* Exercise details
Look through the data below and output, unchanged, every line from the one holding "pink star: (238, 35) -> (468, 73), size x1.8" through the one holding "blue triangle: (358, 411)", inclusive. Skip the pictures.

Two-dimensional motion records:
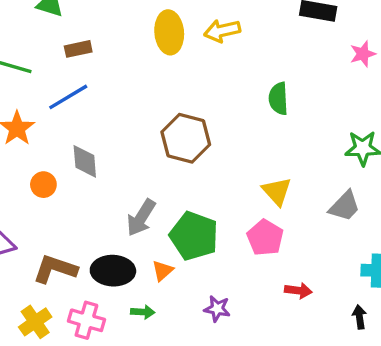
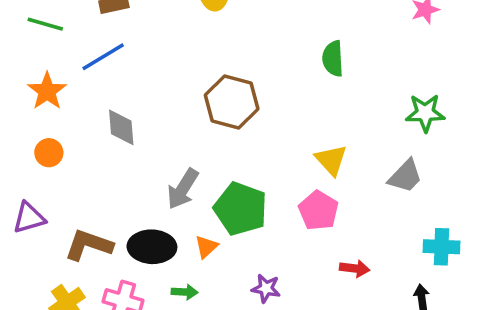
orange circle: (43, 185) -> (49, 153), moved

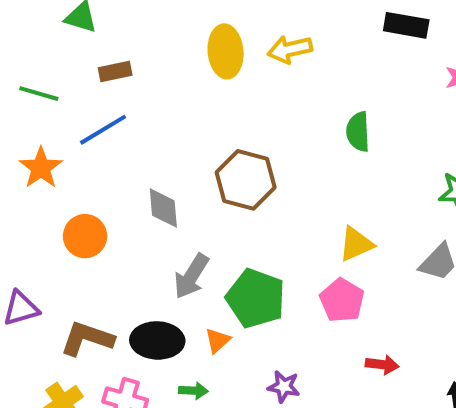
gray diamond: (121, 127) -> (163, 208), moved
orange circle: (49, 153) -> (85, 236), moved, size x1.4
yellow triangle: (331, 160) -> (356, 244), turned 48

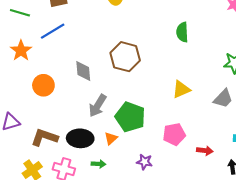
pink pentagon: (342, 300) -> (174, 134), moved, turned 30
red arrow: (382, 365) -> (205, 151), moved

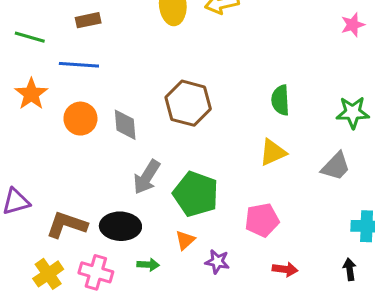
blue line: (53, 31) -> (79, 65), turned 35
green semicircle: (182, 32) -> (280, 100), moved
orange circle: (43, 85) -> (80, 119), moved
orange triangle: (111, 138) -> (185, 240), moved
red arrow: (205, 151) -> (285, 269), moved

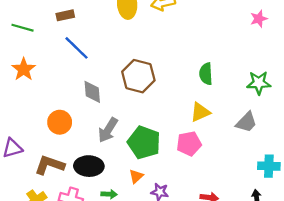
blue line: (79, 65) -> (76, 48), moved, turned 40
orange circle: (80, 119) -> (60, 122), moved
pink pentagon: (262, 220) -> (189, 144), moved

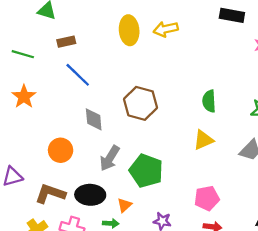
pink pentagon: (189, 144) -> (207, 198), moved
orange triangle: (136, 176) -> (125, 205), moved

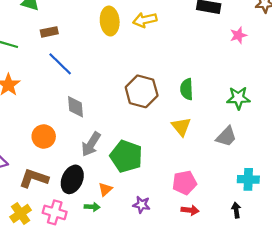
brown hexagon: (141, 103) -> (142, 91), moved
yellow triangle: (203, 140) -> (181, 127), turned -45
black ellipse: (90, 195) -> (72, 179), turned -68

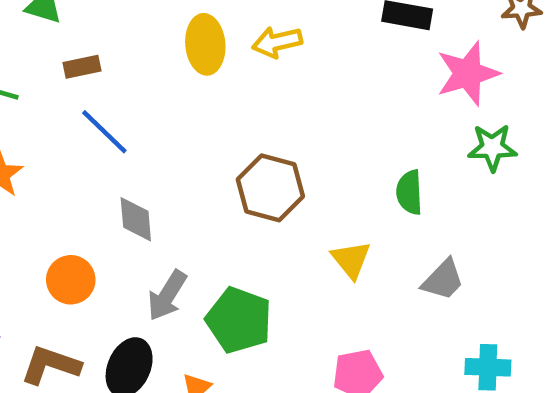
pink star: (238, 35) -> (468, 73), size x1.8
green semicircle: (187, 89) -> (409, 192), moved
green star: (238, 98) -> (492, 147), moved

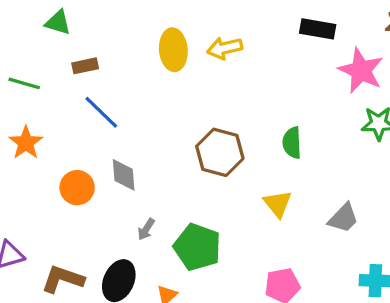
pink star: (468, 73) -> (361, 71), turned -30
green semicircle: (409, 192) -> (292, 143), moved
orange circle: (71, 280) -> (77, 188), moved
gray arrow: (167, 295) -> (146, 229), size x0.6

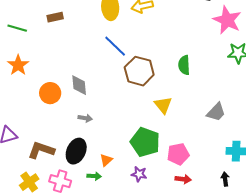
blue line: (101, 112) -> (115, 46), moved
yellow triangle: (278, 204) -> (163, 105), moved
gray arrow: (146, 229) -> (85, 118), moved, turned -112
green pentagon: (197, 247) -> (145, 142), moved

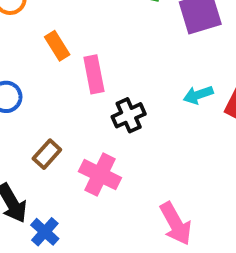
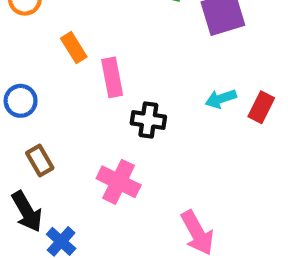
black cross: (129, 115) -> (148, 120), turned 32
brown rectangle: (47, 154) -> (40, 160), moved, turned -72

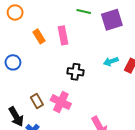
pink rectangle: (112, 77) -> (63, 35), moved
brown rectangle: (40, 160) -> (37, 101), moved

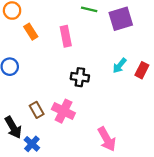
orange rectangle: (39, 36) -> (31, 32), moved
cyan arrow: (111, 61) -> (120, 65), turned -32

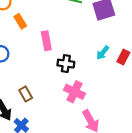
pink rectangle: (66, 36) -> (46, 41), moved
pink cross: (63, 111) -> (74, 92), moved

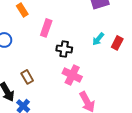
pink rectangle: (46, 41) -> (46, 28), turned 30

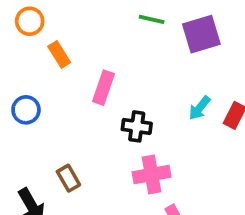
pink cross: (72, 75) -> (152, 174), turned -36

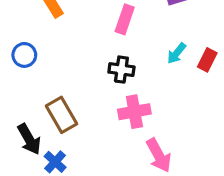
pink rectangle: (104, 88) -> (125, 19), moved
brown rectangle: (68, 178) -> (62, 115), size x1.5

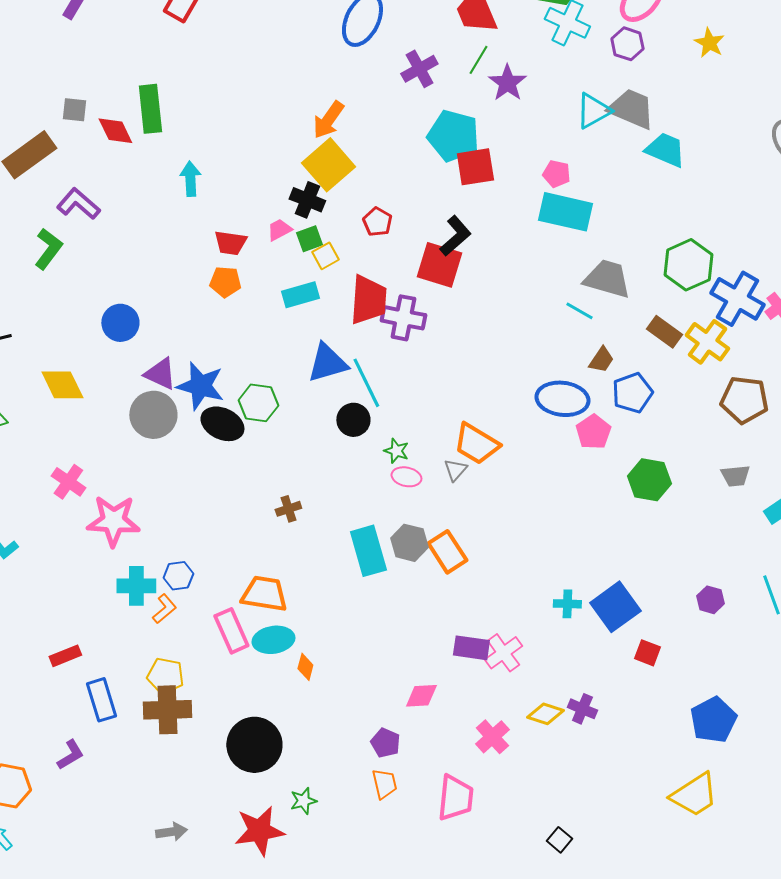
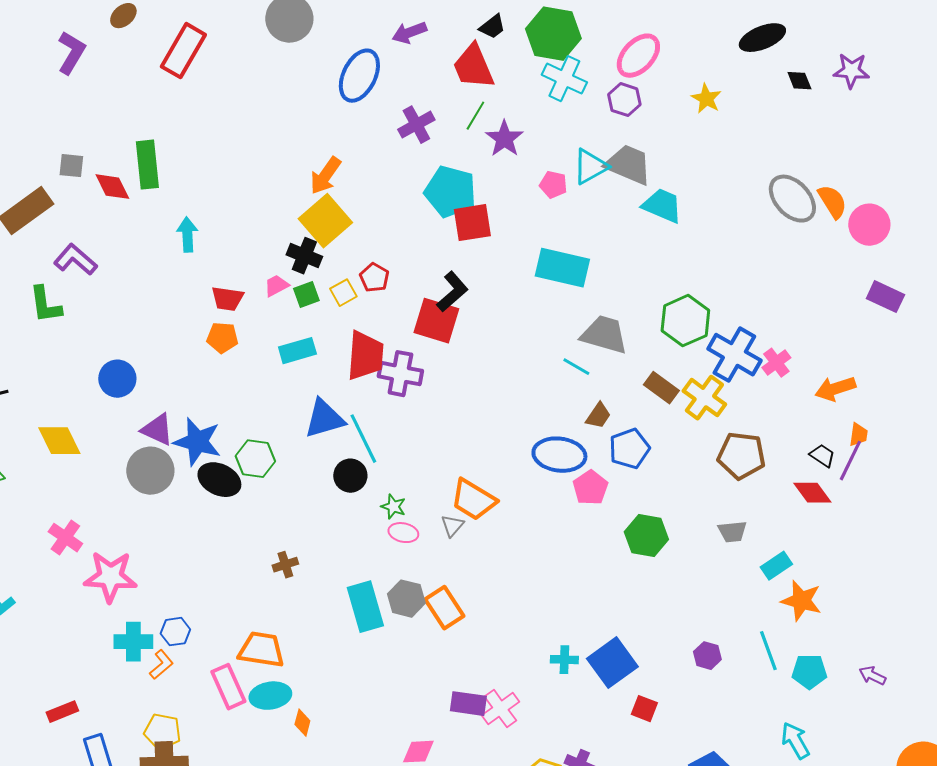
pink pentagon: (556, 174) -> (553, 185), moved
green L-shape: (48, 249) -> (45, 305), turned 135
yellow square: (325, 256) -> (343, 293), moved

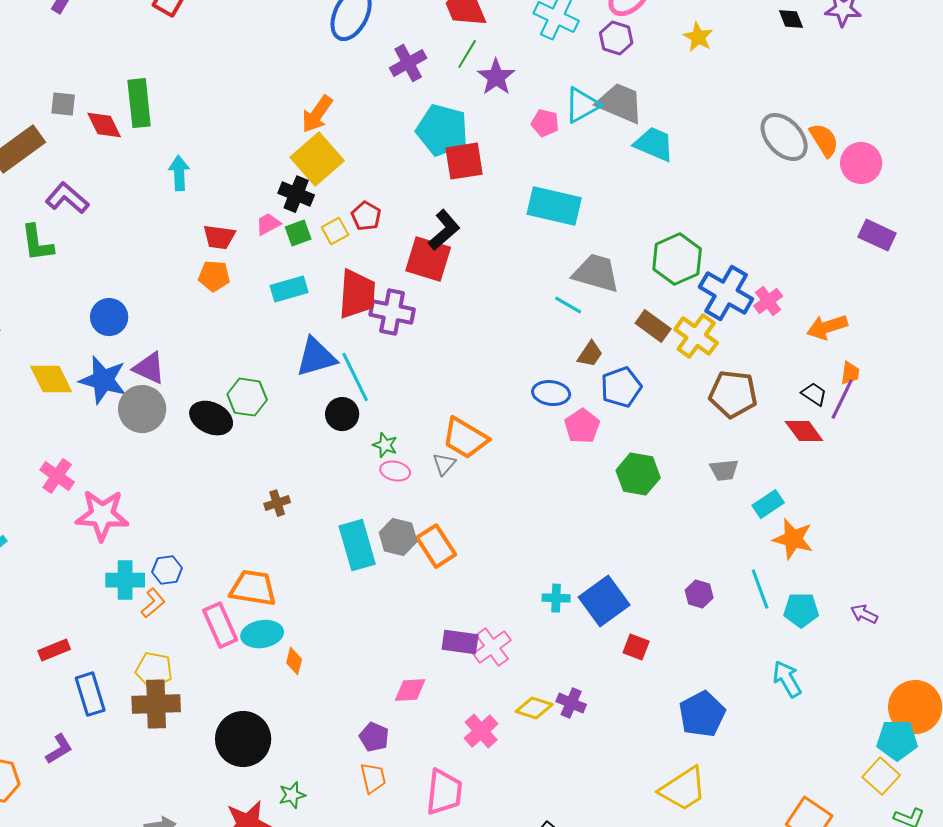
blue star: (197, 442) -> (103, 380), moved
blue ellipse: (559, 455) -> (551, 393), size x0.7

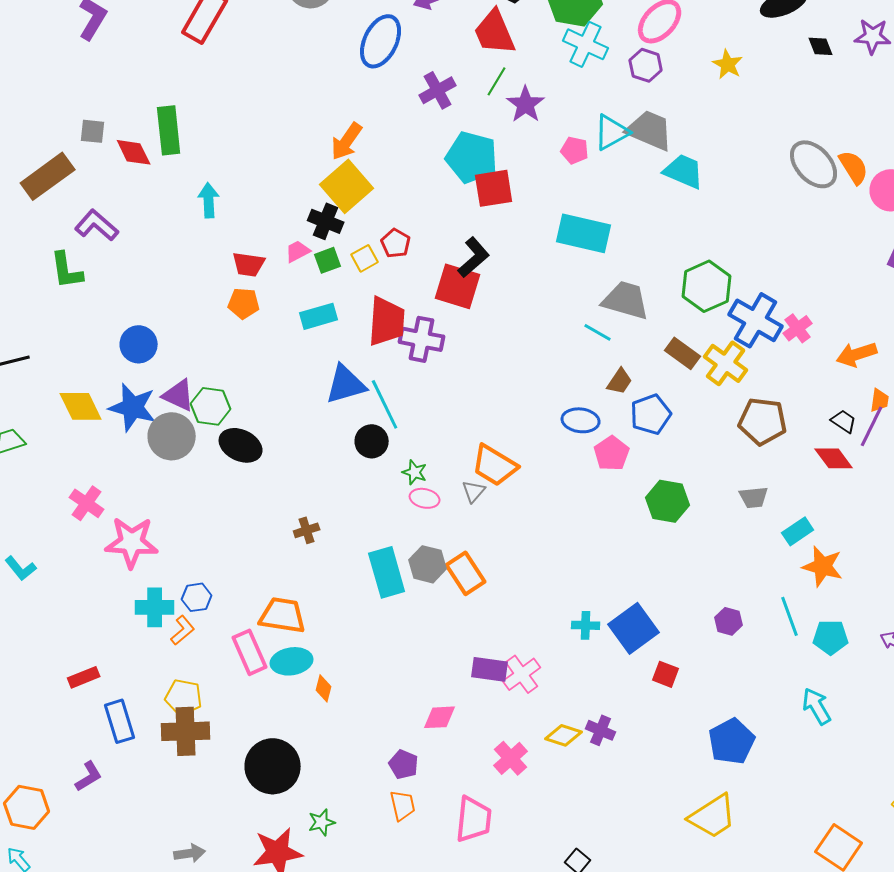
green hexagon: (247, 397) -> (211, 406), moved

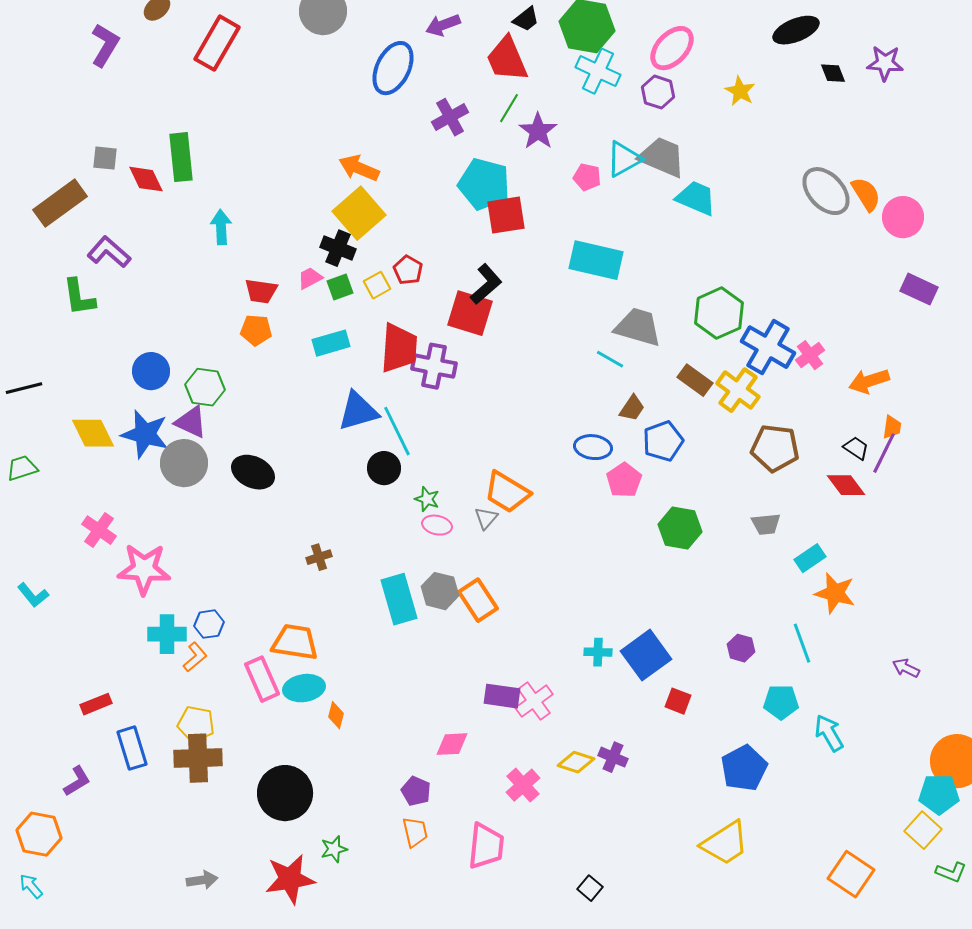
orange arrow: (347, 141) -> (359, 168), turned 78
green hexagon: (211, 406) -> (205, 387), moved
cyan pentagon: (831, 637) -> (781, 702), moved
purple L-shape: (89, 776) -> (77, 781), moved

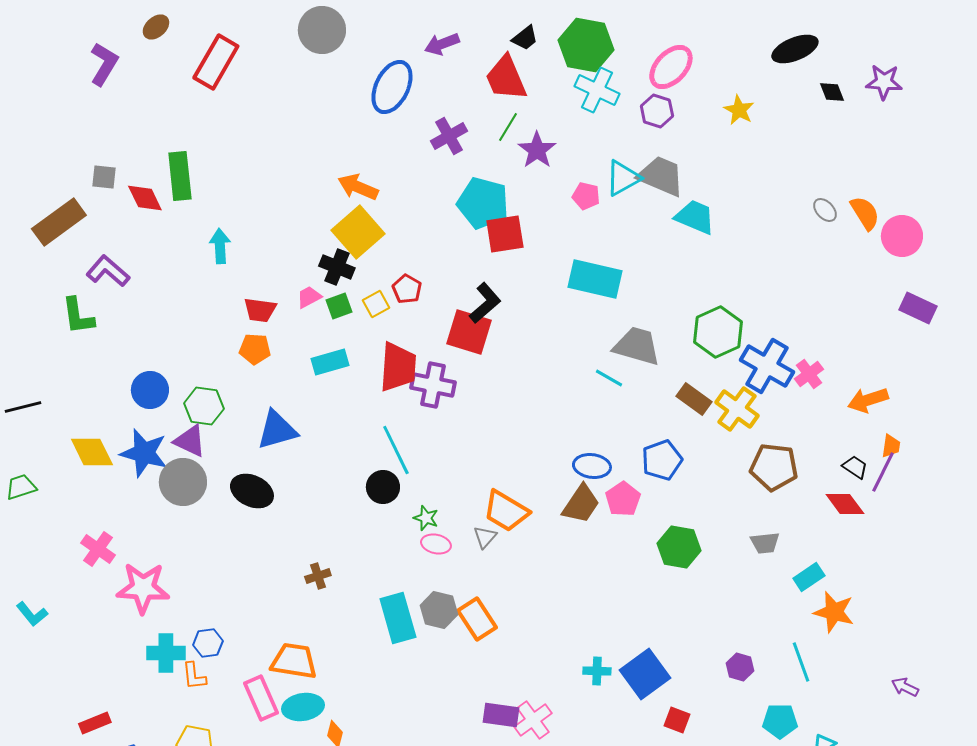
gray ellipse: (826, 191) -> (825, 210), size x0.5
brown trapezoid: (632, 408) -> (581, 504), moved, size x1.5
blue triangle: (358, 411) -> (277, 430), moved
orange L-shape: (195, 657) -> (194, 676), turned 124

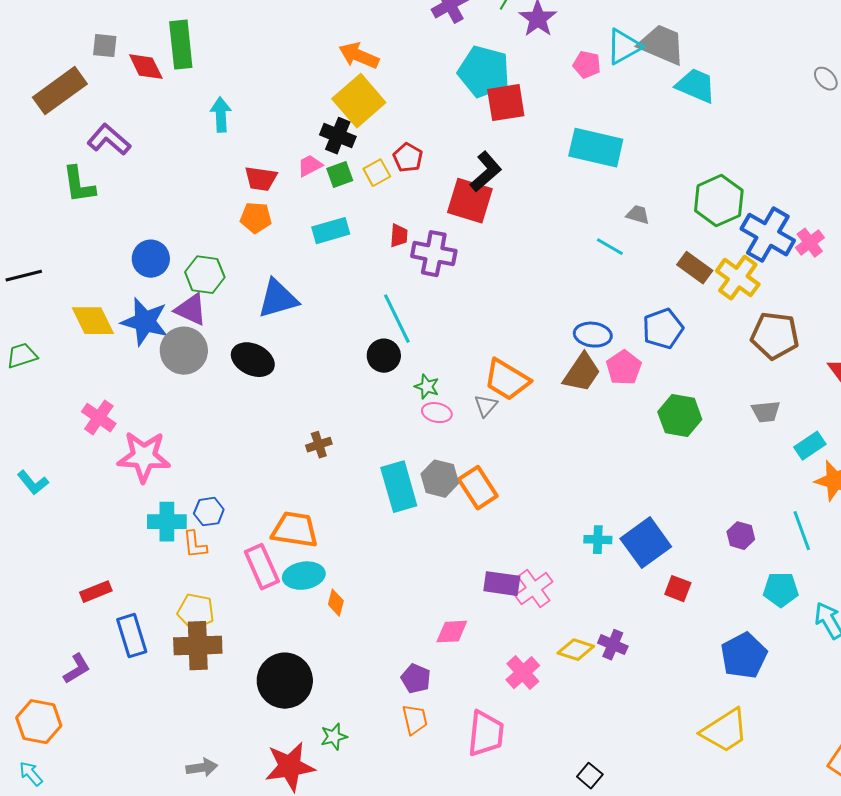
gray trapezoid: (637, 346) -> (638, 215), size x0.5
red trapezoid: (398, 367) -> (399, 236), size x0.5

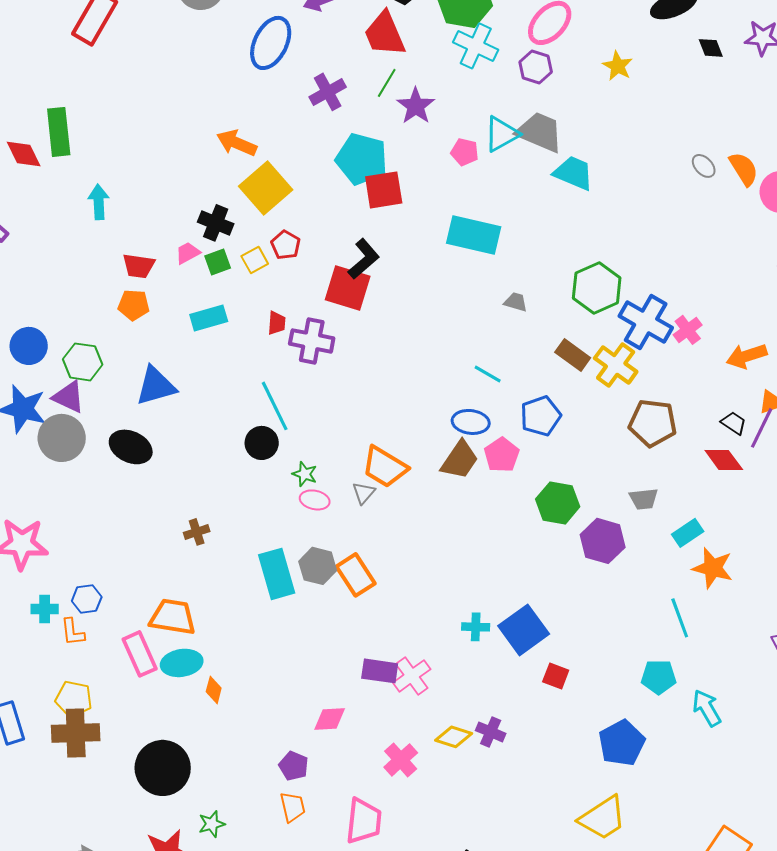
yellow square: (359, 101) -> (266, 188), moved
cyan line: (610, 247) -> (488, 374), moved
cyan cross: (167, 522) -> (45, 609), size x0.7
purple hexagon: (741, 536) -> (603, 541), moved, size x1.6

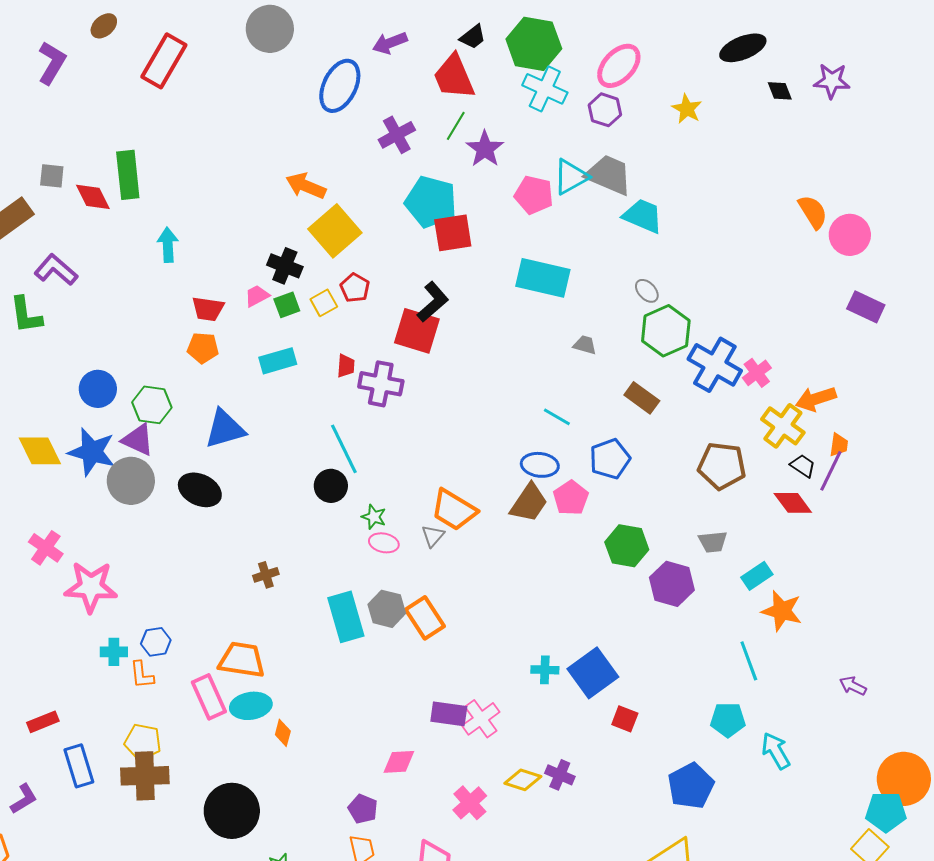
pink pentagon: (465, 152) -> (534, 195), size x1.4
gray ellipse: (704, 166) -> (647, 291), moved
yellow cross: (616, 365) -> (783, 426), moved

* Final answer
pink star: (238, 35) -> (468, 73), size x1.8
green semicircle: (187, 89) -> (409, 192), moved
green star: (238, 98) -> (492, 147), moved

pink star: (468, 73) -> (361, 71), turned -30
green semicircle: (409, 192) -> (292, 143), moved
orange circle: (71, 280) -> (77, 188), moved
gray arrow: (167, 295) -> (146, 229), size x0.6

blue line: (101, 112) -> (115, 46), moved
yellow triangle: (278, 204) -> (163, 105), moved
gray arrow: (146, 229) -> (85, 118), moved, turned -112
green pentagon: (197, 247) -> (145, 142), moved

black cross: (129, 115) -> (148, 120), turned 32
brown rectangle: (47, 154) -> (40, 160), moved, turned -72

pink rectangle: (112, 77) -> (63, 35), moved
brown rectangle: (40, 160) -> (37, 101), moved

orange rectangle: (39, 36) -> (31, 32), moved
cyan arrow: (111, 61) -> (120, 65), turned -32

pink rectangle: (66, 36) -> (46, 41), moved
pink cross: (63, 111) -> (74, 92), moved

pink rectangle: (46, 41) -> (46, 28), turned 30

pink cross: (72, 75) -> (152, 174), turned -36

pink rectangle: (104, 88) -> (125, 19), moved
brown rectangle: (68, 178) -> (62, 115), size x1.5

pink pentagon: (556, 174) -> (553, 185), moved
green L-shape: (48, 249) -> (45, 305), turned 135
yellow square: (325, 256) -> (343, 293), moved

blue star: (197, 442) -> (103, 380), moved
blue ellipse: (559, 455) -> (551, 393), size x0.7

green hexagon: (247, 397) -> (211, 406), moved

orange arrow: (347, 141) -> (359, 168), turned 78
green hexagon: (211, 406) -> (205, 387), moved
cyan pentagon: (831, 637) -> (781, 702), moved
purple L-shape: (89, 776) -> (77, 781), moved

gray ellipse: (826, 191) -> (825, 210), size x0.5
brown trapezoid: (632, 408) -> (581, 504), moved, size x1.5
blue triangle: (358, 411) -> (277, 430), moved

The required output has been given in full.